ASSIGNMENT
The reply should consist of the full listing, written out exactly.

[Start of Attachment]

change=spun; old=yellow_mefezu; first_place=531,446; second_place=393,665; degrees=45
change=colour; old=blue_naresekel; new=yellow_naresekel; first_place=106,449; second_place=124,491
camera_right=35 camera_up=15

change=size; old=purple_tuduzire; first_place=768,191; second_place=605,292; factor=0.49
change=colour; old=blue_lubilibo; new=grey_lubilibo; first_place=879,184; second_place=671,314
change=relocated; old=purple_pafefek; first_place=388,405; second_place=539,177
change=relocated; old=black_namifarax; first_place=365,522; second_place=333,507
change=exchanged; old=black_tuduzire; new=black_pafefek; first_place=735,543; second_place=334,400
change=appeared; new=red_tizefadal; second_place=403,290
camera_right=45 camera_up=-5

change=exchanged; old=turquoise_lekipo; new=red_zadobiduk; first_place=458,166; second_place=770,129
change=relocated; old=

[End of Attachment]

YOUR SOLUTION
change=spun; old=yellow_mefezu; first_place=531,446; second_place=393,665; degrees=45
change=colour; old=blue_naresekel; new=yellow_naresekel; first_place=106,449; second_place=124,491
camera_right=35 camera_up=15

change=size; old=purple_tuduzire; first_place=768,191; second_place=605,292; factor=0.49
change=colour; old=blue_lubilibo; new=grey_lubilibo; first_place=879,184; second_place=671,314
change=relocated; old=purple_pafefek; first_place=388,405; second_place=539,177
change=relocated; old=black_namifarax; first_place=365,522; second_place=333,507
change=exchanged; old=black_tuduzire; new=black_pafefek; first_place=735,543; second_place=334,400
change=appeared; new=red_tizefadal; second_place=403,290
camera_right=45 camera_up=-5

change=exchanged; old=turquoise_lekipo; new=red_zadobiduk; first_place=458,166; second_place=770,129
change=relocated; old=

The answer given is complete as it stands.